TASK BRIEF: Write the lines below out exactly, dropping each picture.

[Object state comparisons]
******
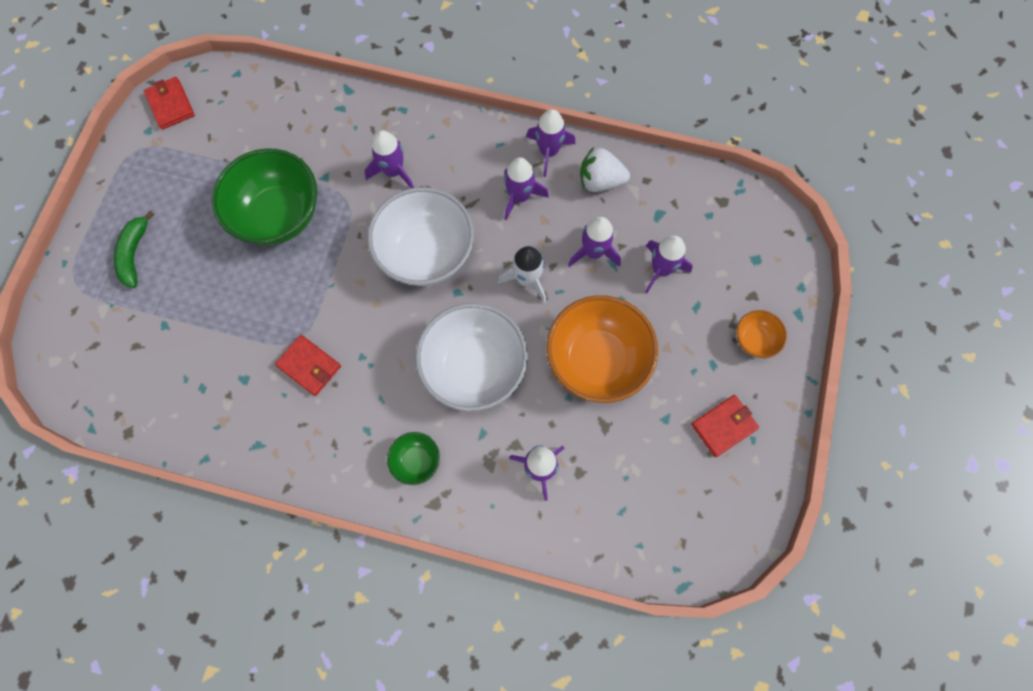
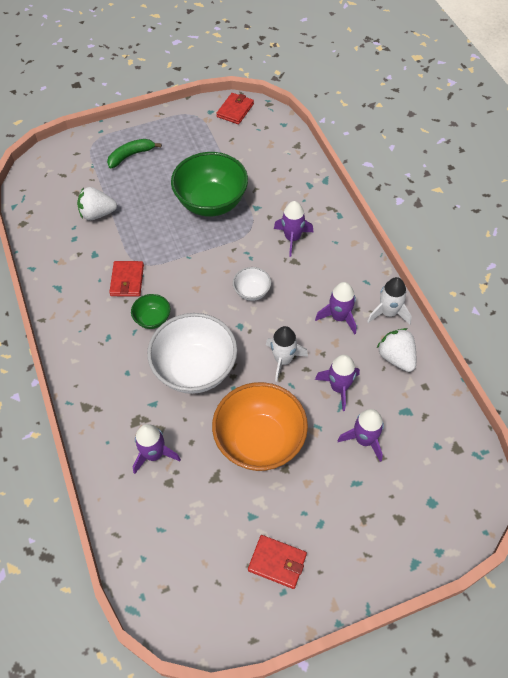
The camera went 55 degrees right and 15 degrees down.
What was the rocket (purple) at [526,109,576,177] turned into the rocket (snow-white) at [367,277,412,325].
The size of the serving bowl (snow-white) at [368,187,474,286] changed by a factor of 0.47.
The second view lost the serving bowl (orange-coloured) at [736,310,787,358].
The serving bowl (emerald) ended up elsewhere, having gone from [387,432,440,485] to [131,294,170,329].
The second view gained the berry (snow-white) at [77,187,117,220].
******
RESULT BELOW:
The camera went 55 degrees right and 15 degrees down.
What was the rocket (purple) at [526,109,576,177] turned into the rocket (snow-white) at [367,277,412,325].
The size of the serving bowl (snow-white) at [368,187,474,286] changed by a factor of 0.47.
The second view lost the serving bowl (orange-coloured) at [736,310,787,358].
The serving bowl (emerald) ended up elsewhere, having gone from [387,432,440,485] to [131,294,170,329].
The second view gained the berry (snow-white) at [77,187,117,220].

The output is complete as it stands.